[Listed records]:
* * *
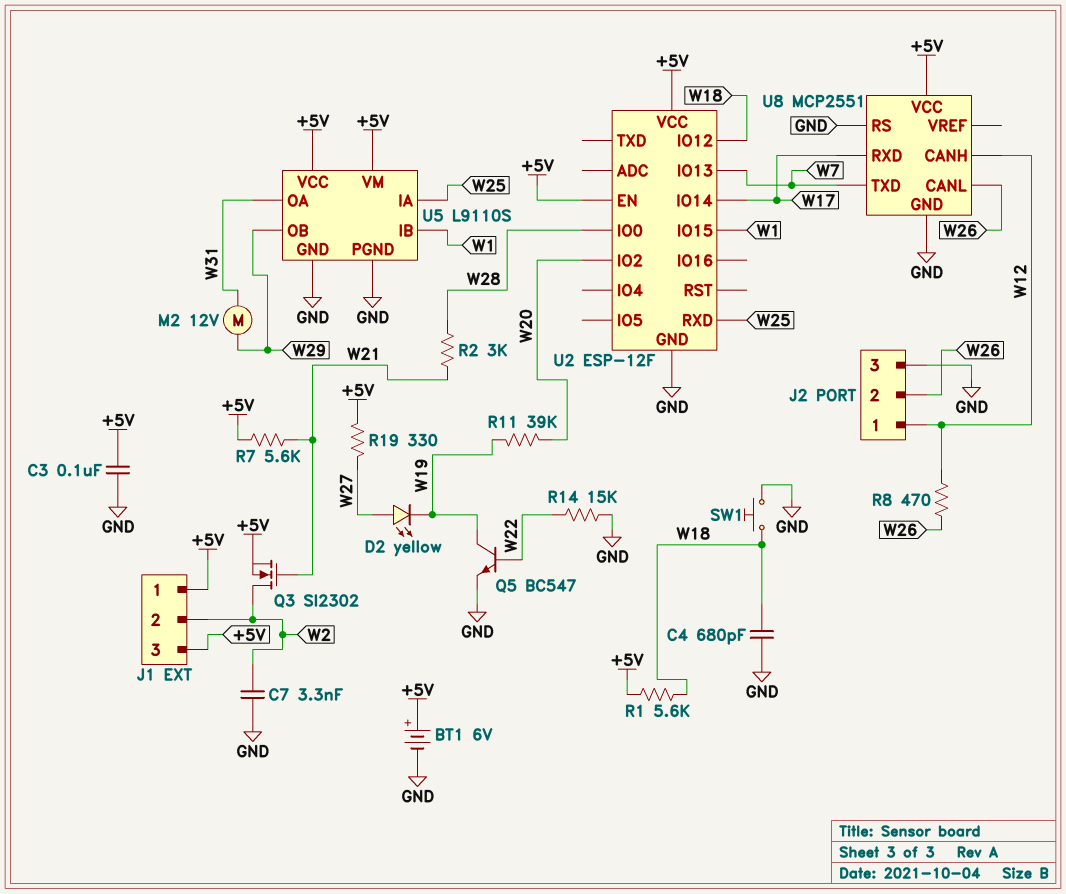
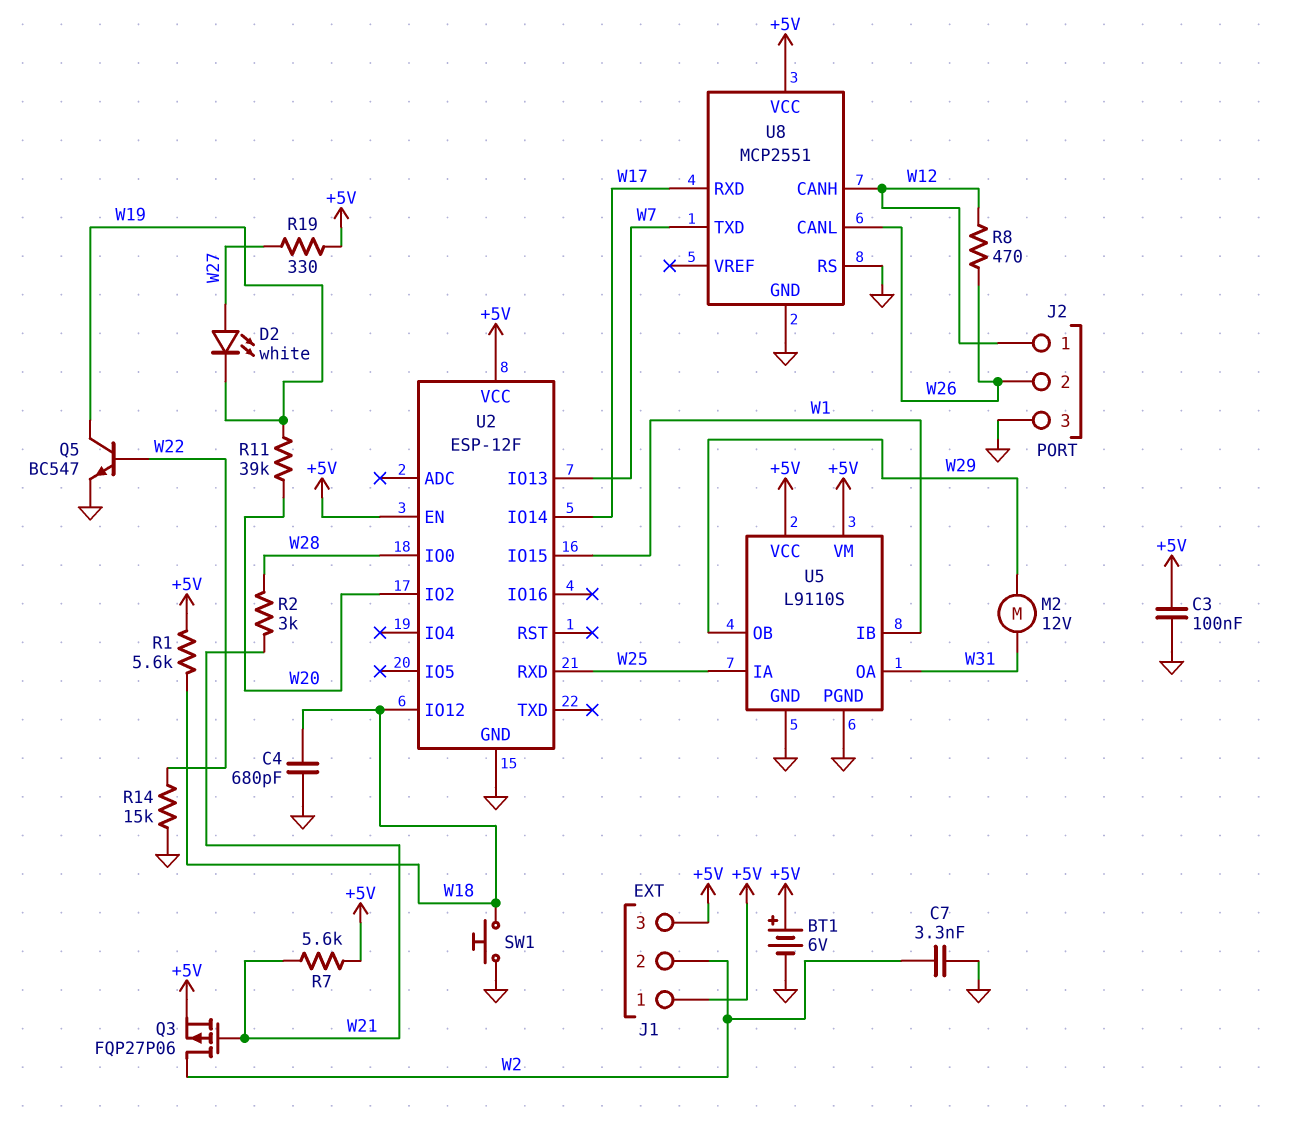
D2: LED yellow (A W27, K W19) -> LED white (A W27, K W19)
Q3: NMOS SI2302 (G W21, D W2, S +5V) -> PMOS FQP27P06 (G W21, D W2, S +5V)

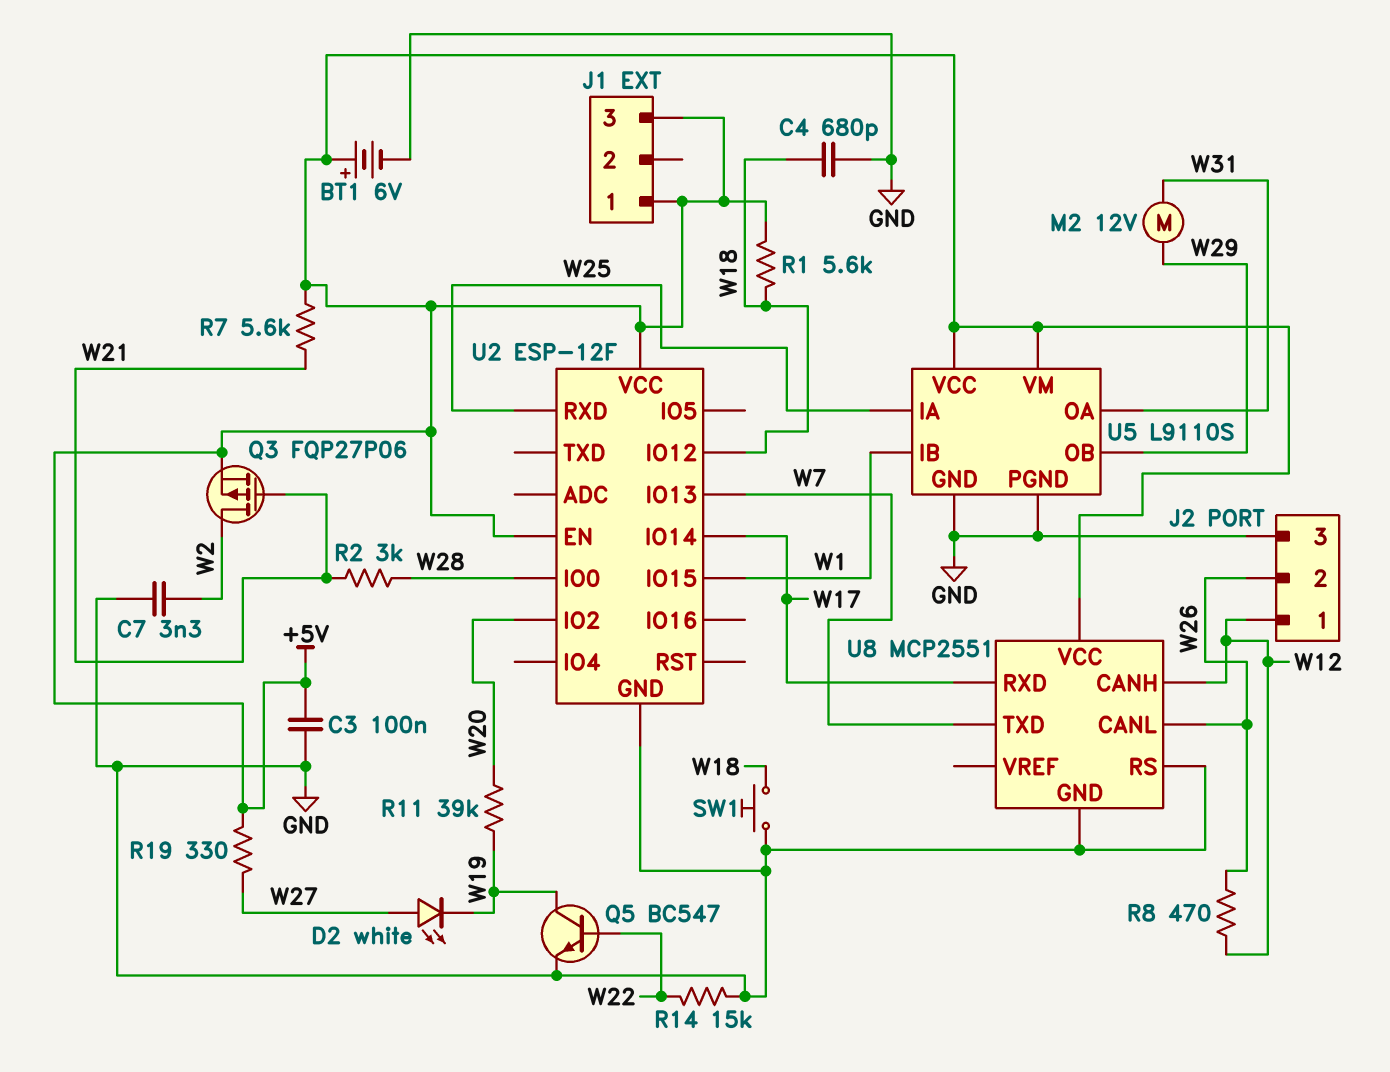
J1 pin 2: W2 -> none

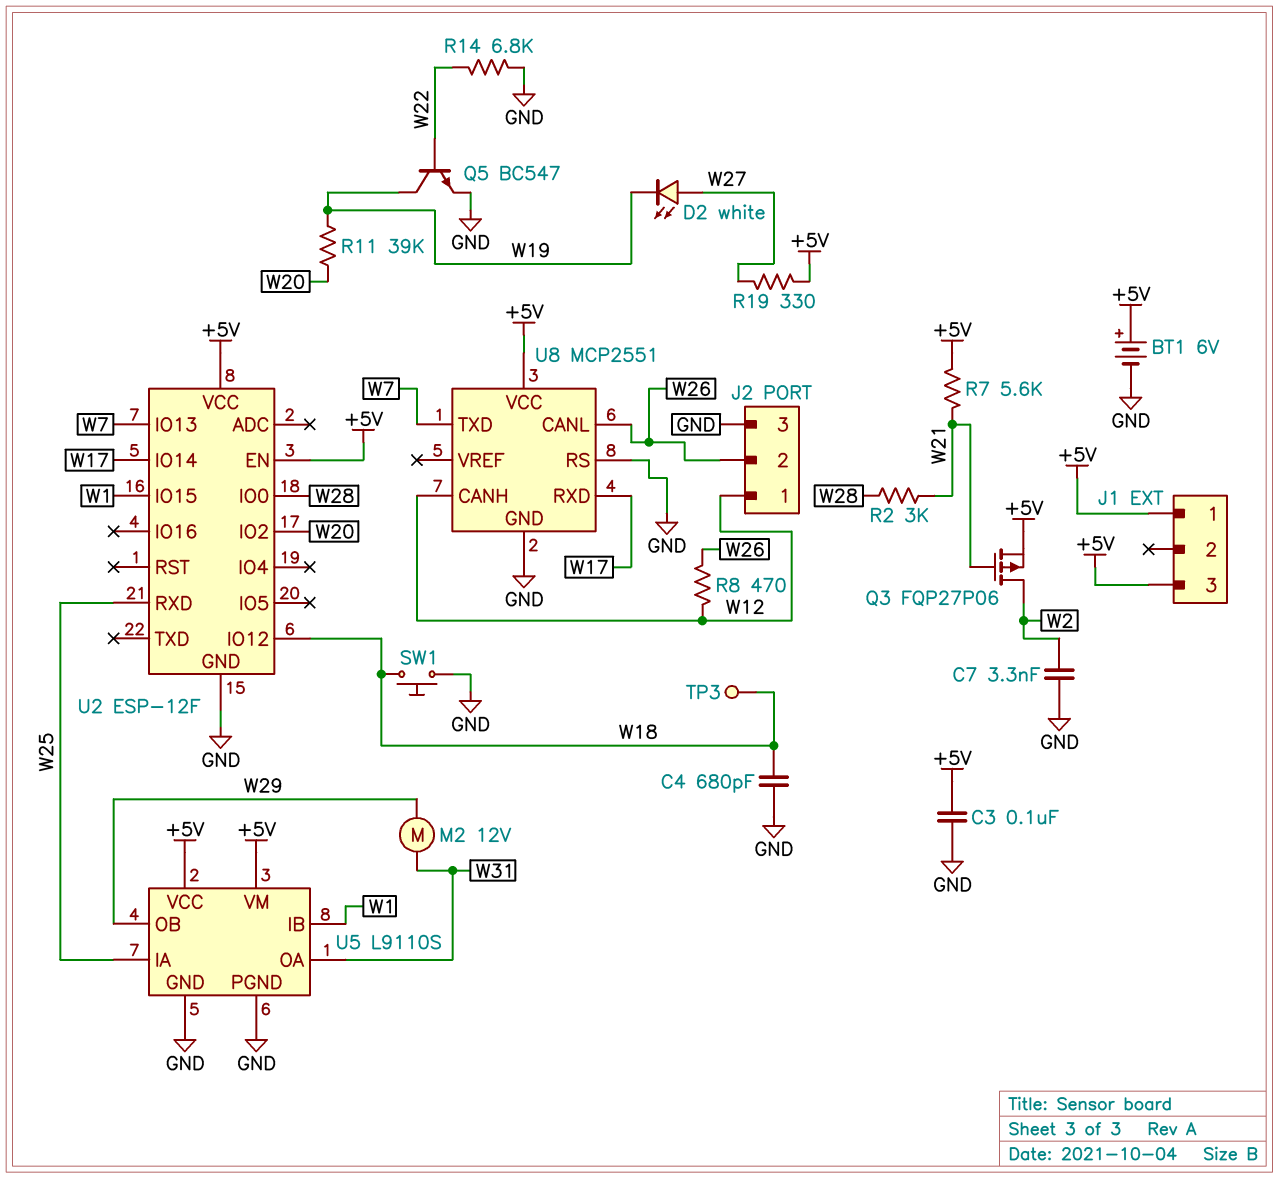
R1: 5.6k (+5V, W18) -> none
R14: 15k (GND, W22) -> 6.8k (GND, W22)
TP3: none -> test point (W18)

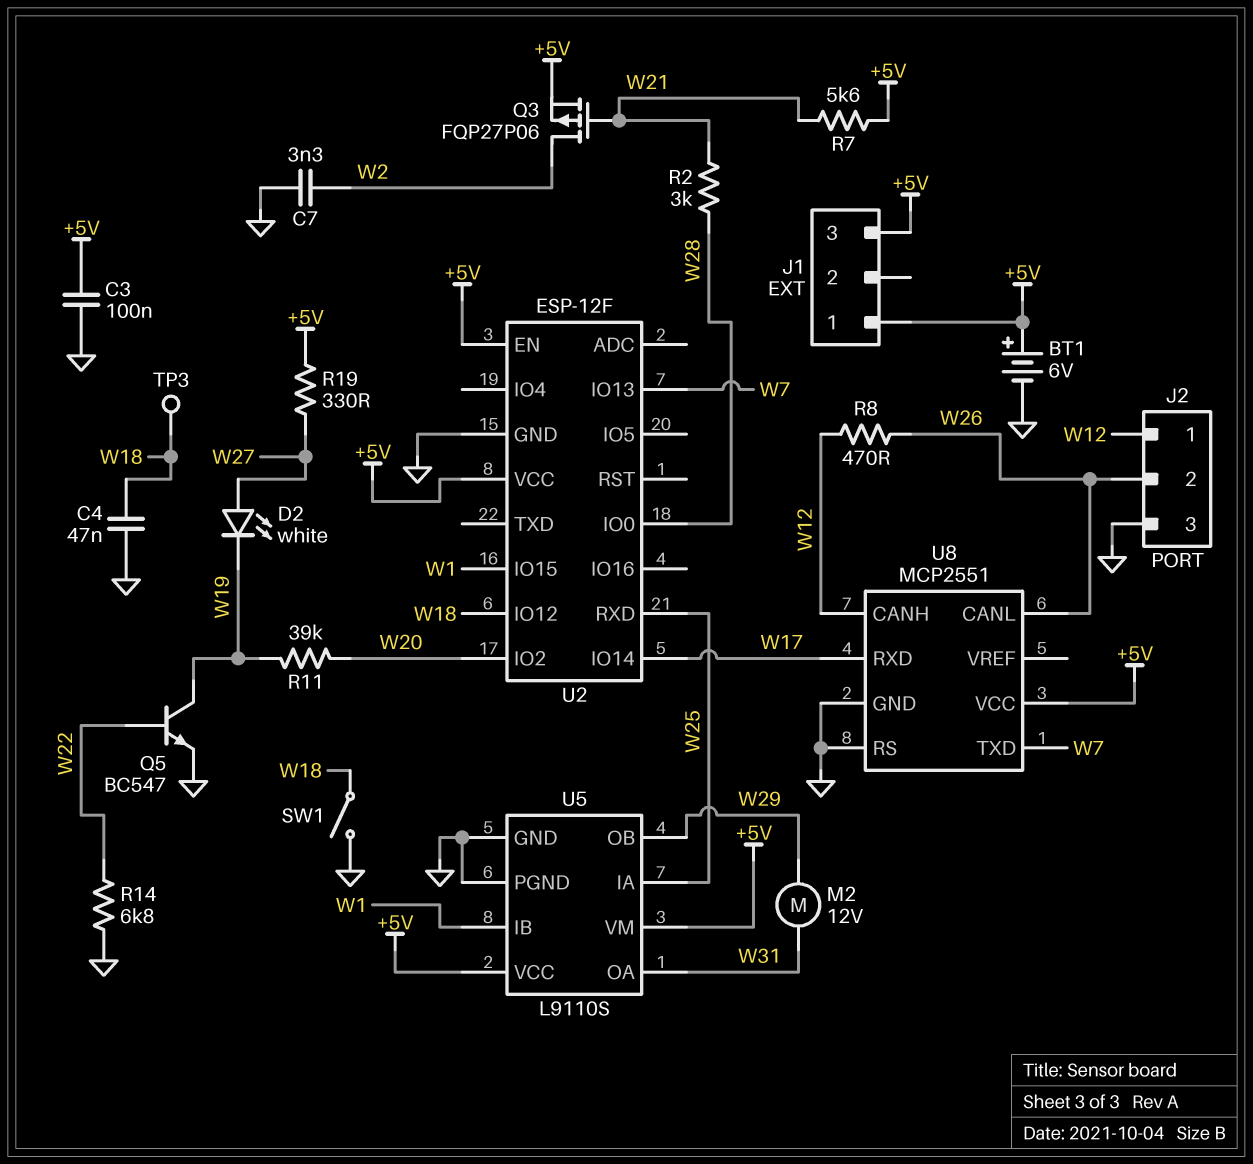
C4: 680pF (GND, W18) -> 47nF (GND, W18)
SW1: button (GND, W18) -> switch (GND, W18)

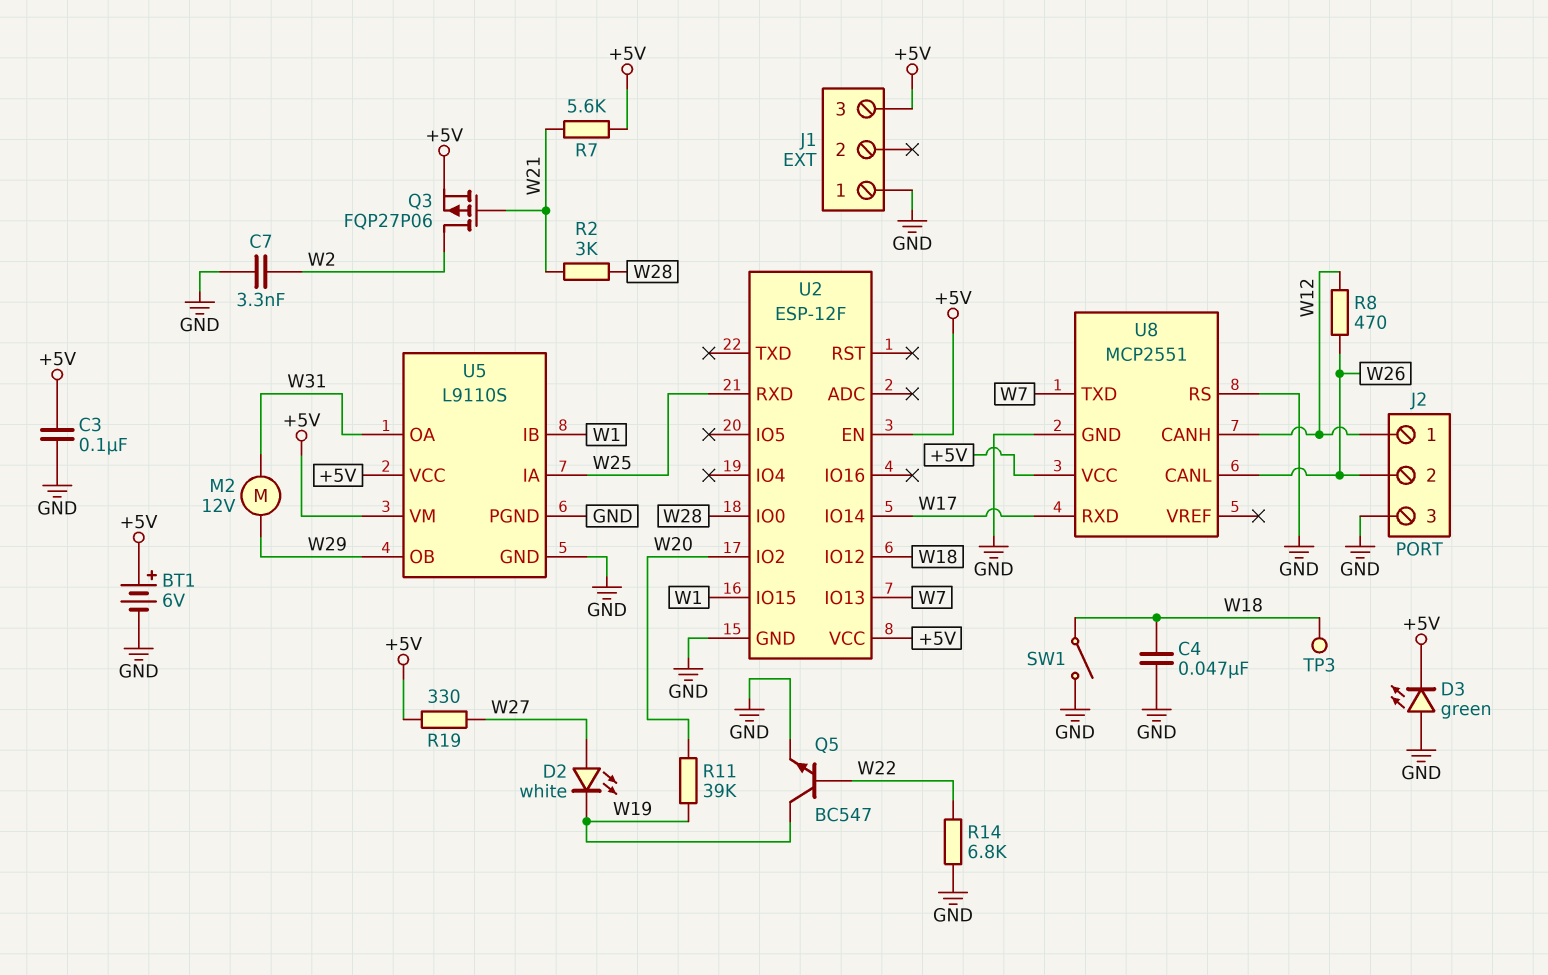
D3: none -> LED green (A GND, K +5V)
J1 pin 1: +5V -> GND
* * *
[Aim of the exercise]:
For this exercise, return every entry verbatim and omit all pictures.

[Solution]:
D2: LED yellow (A W27, K W19) -> LED white (A W27, K W19)
Q3: NMOS SI2302 (G W21, D W2, S +5V) -> PMOS FQP27P06 (G W21, D W2, S +5V)

J1 pin 2: W2 -> none

R1: 5.6k (+5V, W18) -> none
R14: 15k (GND, W22) -> 6.8k (GND, W22)
TP3: none -> test point (W18)

C4: 680pF (GND, W18) -> 47nF (GND, W18)
SW1: button (GND, W18) -> switch (GND, W18)

D3: none -> LED green (A GND, K +5V)
J1 pin 1: +5V -> GND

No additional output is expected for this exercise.